How to complete this task:
Exactly those lines from the one with "(819, 440) = (527, 411): pink" through the end of the listing below must be returned, and nothing else.

Record extracts:
+-------+

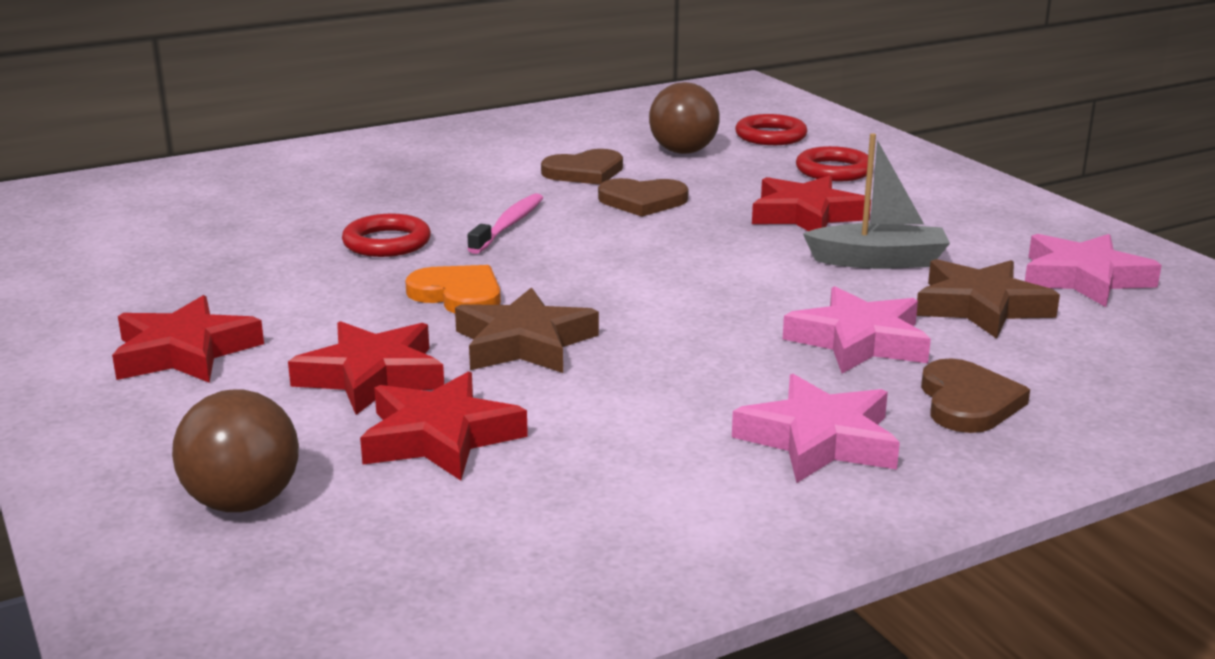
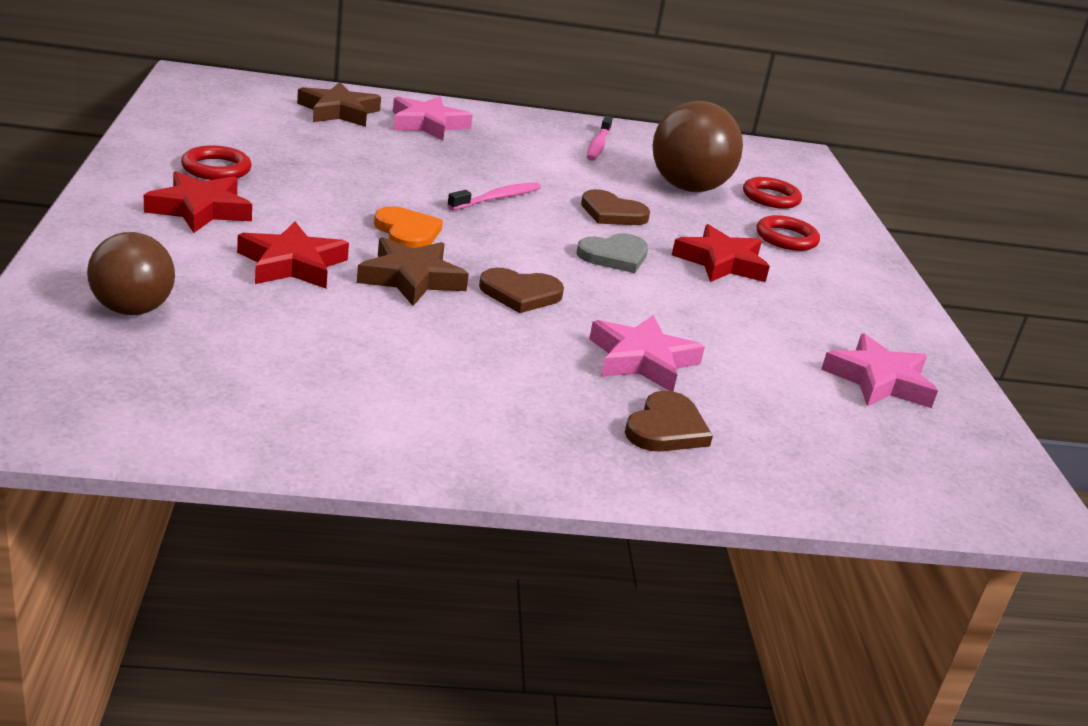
camera: 20 degrees right, 5 degrees up
(387, 242) = (402, 183): red ring -> red ring (216, 169)
(440, 437) = (288, 316): red star -> none
(543, 136) = (598, 145): none -> pink toothbrush
(584, 172) = (596, 179): brown heart -> brown heart (520, 294)
(683, 152) = (688, 188): brown ball -> brown ball, size x1.55
(700, 244) = (614, 256): none -> grey heart
(819, 440) = (527, 411): pink star -> pink star (428, 124)
(878, 261) = (732, 312): grey boat -> none
(980, 307) = (766, 371): brown star -> brown star (339, 112)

+-------+

Reply to the task:
(819, 440) = (527, 411): pink star -> pink star (428, 124)
(878, 261) = (732, 312): grey boat -> none
(980, 307) = (766, 371): brown star -> brown star (339, 112)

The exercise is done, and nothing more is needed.